** WHAT THE TASK ASKS **
Produce an exact copy of all the data below, dropping every image.

** DATA EXCERPT **
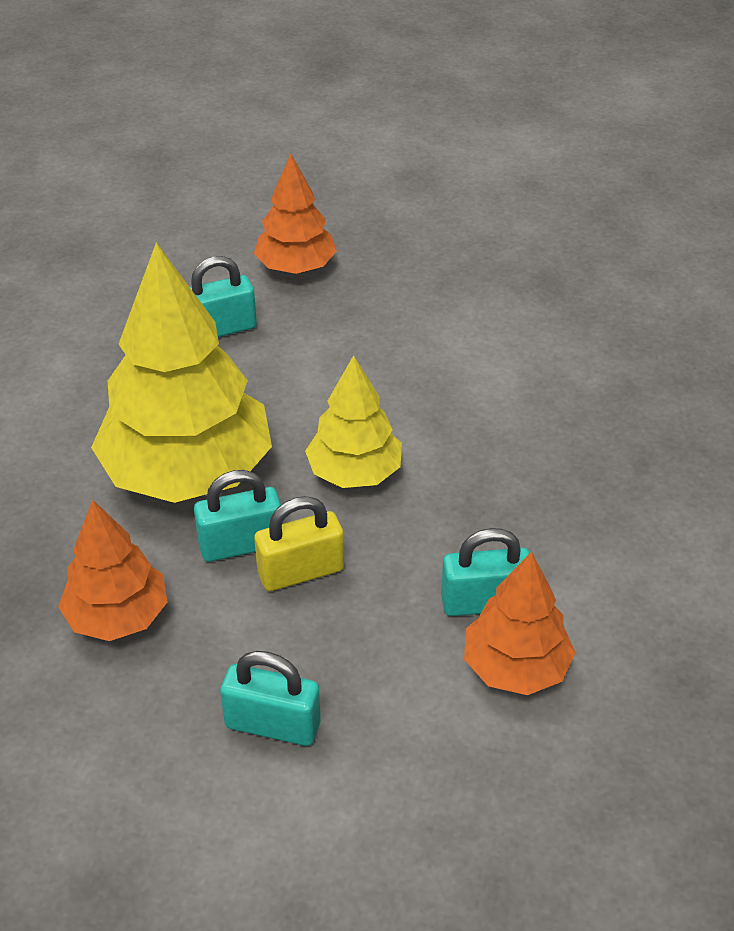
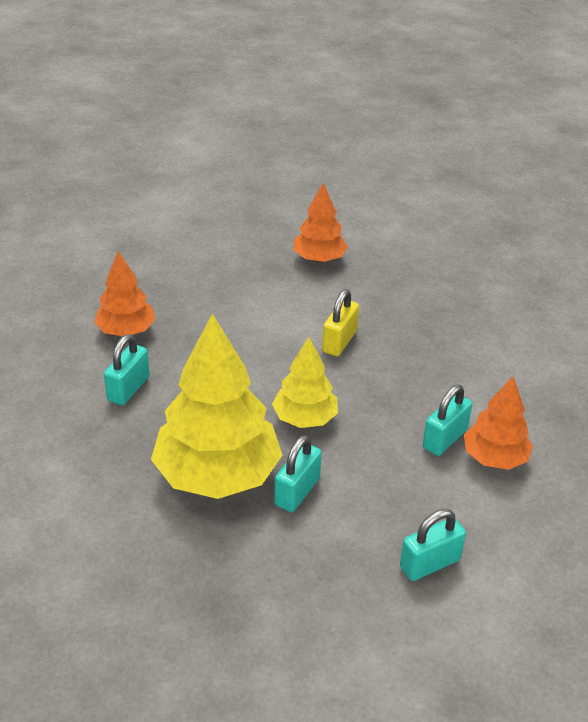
camera: 45 degrees left, 5 degrees down
(117, 616) = (283, 572): orange tree -> orange tree (319, 259)
(301, 572) = (344, 484): yellow padlock -> yellow padlock (339, 342)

** ANSWER TO THIS TASK **
camera: 45 degrees left, 5 degrees down
(117, 616) = (283, 572): orange tree -> orange tree (319, 259)
(301, 572) = (344, 484): yellow padlock -> yellow padlock (339, 342)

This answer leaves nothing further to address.